### [Exercise prompt]
Beginning at the top of the material, repeat each line exactly, and stop once the line with "R208: 47k (NET3, NET4) -> 27k (NET3, NET4)" has been written.

### [The input]
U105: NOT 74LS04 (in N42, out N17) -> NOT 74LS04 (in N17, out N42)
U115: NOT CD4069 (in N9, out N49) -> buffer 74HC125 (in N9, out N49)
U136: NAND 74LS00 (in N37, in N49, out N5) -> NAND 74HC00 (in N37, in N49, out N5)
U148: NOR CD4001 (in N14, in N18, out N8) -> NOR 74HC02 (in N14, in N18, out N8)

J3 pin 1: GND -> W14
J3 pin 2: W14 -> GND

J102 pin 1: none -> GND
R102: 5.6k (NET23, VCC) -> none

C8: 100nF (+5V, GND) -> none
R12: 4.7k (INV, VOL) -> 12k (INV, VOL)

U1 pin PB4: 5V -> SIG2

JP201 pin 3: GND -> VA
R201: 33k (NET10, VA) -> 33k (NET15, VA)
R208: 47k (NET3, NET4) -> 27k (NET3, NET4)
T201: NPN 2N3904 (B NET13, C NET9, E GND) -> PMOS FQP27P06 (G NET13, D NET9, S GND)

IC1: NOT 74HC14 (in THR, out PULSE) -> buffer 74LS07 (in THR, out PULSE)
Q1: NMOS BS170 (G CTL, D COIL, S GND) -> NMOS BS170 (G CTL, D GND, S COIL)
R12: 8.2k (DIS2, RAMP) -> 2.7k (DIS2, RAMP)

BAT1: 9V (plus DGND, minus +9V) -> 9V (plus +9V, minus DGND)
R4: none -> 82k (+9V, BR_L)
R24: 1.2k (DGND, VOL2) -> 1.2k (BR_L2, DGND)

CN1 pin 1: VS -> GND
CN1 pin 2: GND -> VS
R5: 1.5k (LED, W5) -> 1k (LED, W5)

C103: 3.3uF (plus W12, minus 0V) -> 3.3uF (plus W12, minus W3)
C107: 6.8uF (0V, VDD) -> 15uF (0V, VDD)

### [Answer area]
U105: NOT 74LS04 (in N42, out N17) -> NOT 74LS04 (in N17, out N42)
U115: NOT CD4069 (in N9, out N49) -> buffer 74HC125 (in N9, out N49)
U136: NAND 74LS00 (in N37, in N49, out N5) -> NAND 74HC00 (in N37, in N49, out N5)
U148: NOR CD4001 (in N14, in N18, out N8) -> NOR 74HC02 (in N14, in N18, out N8)

J3 pin 1: GND -> W14
J3 pin 2: W14 -> GND

J102 pin 1: none -> GND
R102: 5.6k (NET23, VCC) -> none

C8: 100nF (+5V, GND) -> none
R12: 4.7k (INV, VOL) -> 12k (INV, VOL)

U1 pin PB4: 5V -> SIG2

JP201 pin 3: GND -> VA
R201: 33k (NET10, VA) -> 33k (NET15, VA)
R208: 47k (NET3, NET4) -> 27k (NET3, NET4)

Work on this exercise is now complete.